| Task details |
The response must hold only the lines from the line containing "JOY pin VRY: VN -> D33" through the end of the listing, exactly as written.

| Entries provided |
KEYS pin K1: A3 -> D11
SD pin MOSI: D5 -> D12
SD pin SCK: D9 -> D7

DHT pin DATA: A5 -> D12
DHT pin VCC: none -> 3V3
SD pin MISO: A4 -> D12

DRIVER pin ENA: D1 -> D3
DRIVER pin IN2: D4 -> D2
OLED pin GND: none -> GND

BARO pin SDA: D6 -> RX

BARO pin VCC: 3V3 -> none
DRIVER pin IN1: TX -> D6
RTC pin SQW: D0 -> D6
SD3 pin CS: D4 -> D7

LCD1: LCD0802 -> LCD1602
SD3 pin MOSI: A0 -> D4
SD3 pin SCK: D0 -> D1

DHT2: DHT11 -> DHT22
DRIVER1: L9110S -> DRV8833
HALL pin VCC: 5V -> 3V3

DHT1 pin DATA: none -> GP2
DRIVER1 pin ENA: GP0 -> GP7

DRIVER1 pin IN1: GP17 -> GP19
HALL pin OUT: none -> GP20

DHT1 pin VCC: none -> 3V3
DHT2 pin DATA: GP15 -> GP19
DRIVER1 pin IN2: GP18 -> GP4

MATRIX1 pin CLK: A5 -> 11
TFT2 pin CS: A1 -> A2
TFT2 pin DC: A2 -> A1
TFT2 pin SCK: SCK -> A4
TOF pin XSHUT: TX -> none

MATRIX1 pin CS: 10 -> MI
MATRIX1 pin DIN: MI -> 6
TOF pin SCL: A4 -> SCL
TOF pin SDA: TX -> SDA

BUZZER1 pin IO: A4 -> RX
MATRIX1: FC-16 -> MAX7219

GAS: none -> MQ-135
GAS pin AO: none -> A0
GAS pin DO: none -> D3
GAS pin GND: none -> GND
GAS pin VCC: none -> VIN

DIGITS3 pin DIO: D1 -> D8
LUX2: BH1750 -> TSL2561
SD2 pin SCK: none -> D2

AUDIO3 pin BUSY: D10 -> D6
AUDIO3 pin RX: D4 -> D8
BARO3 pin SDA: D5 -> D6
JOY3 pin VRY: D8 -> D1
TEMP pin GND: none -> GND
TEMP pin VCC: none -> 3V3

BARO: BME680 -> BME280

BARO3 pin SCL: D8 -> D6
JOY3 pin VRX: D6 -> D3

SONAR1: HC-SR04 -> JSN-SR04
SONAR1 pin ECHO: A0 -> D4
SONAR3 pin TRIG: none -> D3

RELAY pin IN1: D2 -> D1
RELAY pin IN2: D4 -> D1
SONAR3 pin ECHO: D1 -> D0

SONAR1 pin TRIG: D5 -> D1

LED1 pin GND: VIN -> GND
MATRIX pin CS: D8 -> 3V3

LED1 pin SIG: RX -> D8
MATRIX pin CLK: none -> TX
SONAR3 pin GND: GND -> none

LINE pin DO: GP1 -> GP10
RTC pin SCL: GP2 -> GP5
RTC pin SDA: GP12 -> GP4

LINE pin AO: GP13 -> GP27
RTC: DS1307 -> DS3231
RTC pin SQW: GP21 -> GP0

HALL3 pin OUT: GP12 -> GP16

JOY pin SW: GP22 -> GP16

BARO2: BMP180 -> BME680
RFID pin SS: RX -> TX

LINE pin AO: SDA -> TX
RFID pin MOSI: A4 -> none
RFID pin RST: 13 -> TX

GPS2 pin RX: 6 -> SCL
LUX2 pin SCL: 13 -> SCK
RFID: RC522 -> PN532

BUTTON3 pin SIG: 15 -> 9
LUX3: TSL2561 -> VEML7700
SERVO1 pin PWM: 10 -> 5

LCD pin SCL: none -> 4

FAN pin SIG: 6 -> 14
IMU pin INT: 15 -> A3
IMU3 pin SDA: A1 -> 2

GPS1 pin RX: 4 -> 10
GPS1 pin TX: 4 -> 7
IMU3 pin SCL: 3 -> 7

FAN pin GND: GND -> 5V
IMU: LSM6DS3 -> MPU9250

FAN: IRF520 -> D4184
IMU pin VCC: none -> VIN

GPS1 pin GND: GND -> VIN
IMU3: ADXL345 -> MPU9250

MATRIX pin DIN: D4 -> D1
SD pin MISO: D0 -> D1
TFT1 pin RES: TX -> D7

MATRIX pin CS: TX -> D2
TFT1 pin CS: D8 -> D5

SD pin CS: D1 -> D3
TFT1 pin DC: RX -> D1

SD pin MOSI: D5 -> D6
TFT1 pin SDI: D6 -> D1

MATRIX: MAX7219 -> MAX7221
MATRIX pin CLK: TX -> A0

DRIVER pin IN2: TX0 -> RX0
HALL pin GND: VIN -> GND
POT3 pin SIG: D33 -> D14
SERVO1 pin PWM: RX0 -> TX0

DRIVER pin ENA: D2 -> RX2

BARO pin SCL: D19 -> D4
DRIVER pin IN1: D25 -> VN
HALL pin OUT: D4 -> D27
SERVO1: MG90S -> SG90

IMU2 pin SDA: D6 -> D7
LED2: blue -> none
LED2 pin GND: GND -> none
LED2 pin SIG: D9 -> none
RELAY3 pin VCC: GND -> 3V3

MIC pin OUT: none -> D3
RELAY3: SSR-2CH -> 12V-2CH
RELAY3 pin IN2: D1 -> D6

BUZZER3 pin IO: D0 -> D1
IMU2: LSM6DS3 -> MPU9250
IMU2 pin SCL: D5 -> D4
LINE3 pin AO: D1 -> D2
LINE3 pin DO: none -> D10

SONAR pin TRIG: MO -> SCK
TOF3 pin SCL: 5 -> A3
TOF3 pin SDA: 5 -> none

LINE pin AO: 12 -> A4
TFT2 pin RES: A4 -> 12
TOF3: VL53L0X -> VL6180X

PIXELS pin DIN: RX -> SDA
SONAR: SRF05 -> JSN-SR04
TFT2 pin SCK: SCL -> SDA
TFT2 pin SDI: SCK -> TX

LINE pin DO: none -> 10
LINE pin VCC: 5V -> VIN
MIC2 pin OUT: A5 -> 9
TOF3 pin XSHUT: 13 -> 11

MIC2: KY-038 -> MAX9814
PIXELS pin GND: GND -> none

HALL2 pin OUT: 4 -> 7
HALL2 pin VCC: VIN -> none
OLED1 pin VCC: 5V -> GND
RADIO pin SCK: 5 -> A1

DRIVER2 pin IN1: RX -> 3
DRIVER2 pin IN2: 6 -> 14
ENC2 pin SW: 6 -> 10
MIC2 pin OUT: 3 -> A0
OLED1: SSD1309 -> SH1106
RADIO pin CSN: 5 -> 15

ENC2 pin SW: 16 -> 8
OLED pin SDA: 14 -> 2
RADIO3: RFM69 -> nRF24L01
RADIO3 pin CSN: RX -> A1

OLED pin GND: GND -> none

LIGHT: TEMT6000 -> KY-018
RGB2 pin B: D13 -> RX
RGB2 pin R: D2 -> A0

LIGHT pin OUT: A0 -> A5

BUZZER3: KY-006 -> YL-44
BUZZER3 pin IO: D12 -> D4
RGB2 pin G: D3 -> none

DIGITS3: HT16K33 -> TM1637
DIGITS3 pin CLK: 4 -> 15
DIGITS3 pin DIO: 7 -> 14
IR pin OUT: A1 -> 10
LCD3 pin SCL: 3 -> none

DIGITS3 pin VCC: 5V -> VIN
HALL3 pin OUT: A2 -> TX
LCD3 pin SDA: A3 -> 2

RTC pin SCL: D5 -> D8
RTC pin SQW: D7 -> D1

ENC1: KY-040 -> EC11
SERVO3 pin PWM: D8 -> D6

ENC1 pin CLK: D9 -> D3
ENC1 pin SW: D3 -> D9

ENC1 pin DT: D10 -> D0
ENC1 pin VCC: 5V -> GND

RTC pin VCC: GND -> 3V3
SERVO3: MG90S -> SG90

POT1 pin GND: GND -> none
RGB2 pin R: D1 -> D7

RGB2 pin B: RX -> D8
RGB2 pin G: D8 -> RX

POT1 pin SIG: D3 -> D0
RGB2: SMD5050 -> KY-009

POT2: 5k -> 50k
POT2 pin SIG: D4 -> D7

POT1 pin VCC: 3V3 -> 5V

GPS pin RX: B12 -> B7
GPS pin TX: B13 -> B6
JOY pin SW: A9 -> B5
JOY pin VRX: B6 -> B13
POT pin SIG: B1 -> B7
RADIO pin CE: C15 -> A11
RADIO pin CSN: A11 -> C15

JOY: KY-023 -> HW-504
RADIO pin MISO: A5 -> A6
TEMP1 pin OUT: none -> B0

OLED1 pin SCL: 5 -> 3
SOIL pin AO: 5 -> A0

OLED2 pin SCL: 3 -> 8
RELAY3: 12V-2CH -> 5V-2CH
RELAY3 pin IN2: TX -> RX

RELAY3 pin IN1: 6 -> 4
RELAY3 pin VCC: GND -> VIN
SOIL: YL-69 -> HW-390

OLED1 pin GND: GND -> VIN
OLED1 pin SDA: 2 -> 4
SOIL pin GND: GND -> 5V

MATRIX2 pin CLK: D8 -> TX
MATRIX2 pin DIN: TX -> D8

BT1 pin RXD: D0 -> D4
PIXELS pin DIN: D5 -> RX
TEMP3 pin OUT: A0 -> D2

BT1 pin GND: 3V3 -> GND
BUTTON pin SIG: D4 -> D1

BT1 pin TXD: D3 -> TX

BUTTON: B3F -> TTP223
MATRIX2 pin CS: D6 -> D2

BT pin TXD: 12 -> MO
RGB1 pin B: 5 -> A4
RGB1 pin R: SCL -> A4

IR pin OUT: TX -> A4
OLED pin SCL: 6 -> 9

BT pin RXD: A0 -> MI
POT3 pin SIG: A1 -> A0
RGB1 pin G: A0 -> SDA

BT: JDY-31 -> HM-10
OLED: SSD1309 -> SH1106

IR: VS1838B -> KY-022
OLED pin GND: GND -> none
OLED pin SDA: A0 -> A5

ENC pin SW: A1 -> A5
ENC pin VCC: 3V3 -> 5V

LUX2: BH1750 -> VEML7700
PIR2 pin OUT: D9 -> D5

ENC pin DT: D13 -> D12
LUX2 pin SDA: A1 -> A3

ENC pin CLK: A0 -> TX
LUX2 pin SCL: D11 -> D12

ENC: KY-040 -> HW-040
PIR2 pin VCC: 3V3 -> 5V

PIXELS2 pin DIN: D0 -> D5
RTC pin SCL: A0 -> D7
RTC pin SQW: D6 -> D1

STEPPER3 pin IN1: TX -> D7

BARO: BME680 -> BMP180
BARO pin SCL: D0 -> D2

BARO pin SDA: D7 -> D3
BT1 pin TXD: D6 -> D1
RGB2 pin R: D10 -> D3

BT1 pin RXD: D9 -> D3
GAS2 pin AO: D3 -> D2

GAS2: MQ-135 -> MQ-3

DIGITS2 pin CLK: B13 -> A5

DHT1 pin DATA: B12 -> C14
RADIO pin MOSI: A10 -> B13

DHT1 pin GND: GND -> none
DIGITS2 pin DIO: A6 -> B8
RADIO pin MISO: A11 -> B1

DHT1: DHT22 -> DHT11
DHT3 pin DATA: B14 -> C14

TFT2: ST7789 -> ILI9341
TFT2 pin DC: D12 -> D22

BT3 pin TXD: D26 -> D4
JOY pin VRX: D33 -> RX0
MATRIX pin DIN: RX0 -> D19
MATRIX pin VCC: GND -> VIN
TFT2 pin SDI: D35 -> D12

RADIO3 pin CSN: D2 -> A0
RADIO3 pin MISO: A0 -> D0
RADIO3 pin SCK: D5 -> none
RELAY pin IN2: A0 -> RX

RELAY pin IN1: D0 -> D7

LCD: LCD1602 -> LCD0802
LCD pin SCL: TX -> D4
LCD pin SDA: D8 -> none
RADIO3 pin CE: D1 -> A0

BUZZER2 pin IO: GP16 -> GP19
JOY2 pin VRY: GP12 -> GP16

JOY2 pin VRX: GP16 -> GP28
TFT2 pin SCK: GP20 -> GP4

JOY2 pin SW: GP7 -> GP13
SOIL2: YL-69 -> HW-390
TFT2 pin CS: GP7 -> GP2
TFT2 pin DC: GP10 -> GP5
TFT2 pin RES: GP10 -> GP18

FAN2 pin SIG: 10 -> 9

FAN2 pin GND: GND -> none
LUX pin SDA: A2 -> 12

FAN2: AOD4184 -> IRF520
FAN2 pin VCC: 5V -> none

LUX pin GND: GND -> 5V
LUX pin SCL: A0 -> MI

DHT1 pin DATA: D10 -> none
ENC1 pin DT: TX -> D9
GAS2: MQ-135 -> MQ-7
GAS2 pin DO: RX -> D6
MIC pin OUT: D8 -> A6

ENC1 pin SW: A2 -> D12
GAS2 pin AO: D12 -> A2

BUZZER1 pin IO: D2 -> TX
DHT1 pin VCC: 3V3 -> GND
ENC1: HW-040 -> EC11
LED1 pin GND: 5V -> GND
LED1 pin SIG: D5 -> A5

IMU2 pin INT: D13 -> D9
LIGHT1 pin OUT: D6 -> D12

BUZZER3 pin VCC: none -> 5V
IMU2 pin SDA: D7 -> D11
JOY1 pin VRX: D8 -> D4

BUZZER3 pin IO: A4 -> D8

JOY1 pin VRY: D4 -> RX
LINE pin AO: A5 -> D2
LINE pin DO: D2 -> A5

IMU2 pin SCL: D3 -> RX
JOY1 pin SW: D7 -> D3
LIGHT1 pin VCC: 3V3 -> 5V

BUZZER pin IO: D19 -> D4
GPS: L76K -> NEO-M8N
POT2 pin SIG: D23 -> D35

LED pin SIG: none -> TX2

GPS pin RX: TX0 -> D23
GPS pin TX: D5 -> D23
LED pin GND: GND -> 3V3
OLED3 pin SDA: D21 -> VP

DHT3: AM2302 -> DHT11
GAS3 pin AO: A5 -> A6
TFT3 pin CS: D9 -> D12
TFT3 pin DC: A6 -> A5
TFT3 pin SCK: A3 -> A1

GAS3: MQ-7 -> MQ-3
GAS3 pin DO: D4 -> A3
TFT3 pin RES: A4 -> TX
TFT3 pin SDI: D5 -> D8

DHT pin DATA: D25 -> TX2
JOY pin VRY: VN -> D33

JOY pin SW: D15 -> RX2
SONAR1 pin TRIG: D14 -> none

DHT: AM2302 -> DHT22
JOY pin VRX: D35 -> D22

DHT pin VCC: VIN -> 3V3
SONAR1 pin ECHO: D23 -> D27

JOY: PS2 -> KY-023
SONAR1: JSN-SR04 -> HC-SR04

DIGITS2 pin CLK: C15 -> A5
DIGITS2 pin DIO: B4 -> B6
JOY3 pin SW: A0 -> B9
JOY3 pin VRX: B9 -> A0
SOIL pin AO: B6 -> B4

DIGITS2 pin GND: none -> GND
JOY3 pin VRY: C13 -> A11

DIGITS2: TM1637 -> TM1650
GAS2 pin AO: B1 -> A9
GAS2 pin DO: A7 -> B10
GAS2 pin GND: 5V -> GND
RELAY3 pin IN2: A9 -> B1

| Response box |
JOY pin VRY: VN -> D33

JOY pin SW: D15 -> RX2
SONAR1 pin TRIG: D14 -> none

DHT: AM2302 -> DHT22
JOY pin VRX: D35 -> D22

DHT pin VCC: VIN -> 3V3
SONAR1 pin ECHO: D23 -> D27

JOY: PS2 -> KY-023
SONAR1: JSN-SR04 -> HC-SR04

DIGITS2 pin CLK: C15 -> A5
DIGITS2 pin DIO: B4 -> B6
JOY3 pin SW: A0 -> B9
JOY3 pin VRX: B9 -> A0
SOIL pin AO: B6 -> B4

DIGITS2 pin GND: none -> GND
JOY3 pin VRY: C13 -> A11

DIGITS2: TM1637 -> TM1650
GAS2 pin AO: B1 -> A9
GAS2 pin DO: A7 -> B10
GAS2 pin GND: 5V -> GND
RELAY3 pin IN2: A9 -> B1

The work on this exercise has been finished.